===== DATA EXTRACT =====

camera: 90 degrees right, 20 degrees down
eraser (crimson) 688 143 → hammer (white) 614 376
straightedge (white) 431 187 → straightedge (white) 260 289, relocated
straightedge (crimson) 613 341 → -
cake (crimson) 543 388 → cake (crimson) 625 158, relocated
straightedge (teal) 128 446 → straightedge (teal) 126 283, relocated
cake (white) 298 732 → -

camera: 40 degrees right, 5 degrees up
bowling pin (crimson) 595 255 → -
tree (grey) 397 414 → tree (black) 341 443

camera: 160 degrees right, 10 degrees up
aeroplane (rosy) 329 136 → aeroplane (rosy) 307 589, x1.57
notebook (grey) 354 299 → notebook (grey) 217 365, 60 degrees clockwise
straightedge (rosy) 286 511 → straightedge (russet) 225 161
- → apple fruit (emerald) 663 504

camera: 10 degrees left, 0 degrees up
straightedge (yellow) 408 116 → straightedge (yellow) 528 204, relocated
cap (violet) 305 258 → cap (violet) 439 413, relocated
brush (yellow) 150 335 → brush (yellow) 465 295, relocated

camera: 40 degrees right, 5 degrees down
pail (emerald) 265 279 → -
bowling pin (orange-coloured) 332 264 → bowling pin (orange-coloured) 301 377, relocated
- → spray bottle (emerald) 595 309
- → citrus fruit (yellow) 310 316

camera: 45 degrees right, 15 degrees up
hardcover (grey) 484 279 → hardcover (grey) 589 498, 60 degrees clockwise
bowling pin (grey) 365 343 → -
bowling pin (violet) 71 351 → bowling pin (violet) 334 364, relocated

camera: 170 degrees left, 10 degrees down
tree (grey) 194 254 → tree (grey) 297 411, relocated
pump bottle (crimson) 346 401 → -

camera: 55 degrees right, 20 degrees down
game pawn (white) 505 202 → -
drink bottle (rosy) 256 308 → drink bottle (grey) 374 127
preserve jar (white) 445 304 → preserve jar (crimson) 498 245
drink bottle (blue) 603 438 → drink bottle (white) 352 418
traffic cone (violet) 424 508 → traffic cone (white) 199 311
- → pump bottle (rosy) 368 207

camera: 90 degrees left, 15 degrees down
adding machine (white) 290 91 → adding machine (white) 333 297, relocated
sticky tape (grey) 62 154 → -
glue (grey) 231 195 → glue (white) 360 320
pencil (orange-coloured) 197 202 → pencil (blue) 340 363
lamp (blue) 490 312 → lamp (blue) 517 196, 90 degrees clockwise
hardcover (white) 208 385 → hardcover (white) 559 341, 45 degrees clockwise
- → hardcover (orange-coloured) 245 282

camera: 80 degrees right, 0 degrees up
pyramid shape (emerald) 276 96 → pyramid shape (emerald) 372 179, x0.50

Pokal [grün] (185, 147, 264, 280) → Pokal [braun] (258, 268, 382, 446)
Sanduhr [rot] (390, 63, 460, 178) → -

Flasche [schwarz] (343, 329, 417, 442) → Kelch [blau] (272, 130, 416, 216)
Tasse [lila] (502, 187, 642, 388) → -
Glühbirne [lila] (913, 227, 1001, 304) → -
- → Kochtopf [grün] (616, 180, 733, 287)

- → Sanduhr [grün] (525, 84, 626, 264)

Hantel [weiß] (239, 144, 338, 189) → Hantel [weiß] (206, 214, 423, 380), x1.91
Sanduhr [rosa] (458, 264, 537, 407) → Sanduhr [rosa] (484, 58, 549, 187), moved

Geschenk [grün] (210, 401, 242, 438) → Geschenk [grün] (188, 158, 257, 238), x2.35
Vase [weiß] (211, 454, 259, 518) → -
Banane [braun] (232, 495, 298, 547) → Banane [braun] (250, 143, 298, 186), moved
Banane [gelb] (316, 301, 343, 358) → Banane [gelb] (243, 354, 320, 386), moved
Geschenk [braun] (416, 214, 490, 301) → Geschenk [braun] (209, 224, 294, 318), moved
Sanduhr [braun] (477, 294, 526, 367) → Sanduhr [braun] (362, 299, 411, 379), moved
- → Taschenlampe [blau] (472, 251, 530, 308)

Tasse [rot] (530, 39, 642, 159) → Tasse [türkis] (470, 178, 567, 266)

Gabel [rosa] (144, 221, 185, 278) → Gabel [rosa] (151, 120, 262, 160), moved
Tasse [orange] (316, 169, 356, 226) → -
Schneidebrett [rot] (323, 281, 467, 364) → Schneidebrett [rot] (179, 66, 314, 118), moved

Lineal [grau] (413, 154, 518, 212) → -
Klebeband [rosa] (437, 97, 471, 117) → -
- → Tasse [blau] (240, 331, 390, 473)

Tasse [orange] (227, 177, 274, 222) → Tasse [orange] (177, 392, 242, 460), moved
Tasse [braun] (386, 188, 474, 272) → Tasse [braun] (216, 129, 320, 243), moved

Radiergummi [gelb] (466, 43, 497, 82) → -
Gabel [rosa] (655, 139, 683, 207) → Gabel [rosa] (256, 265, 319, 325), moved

=====

The answer should be an exact copy of the lines from the first line of the data through the line with "straightedge (teal) 128" and should contain nothing else.

camera: 90 degrees right, 20 degrees down
eraser (crimson) 688 143 → hammer (white) 614 376
straightedge (white) 431 187 → straightedge (white) 260 289, relocated
straightedge (crimson) 613 341 → -
cake (crimson) 543 388 → cake (crimson) 625 158, relocated
straightedge (teal) 128 446 → straightedge (teal) 126 283, relocated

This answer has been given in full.